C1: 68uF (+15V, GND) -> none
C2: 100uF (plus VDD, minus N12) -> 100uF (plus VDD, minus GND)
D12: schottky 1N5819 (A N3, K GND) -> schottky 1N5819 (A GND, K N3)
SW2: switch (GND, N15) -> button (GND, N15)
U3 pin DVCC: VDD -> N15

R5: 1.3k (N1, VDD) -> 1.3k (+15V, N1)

===============

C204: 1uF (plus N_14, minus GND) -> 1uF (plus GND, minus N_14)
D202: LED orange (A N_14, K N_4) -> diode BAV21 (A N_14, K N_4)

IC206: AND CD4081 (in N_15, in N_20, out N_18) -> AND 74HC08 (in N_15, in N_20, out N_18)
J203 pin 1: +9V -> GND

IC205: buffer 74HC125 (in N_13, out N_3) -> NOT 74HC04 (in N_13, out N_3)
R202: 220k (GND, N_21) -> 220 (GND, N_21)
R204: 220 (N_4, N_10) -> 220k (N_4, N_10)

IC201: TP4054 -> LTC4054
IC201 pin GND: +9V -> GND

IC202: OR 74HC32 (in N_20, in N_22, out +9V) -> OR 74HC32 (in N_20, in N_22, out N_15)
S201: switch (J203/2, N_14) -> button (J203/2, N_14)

===============

= EXERCISE GOAL =
Find and copy each line of the data where "switch" is present.

= OUTPUT OF THE EXERCISE =
SW2: switch (GND, N15) -> button (GND, N15)
S201: switch (J203/2, N_14) -> button (J203/2, N_14)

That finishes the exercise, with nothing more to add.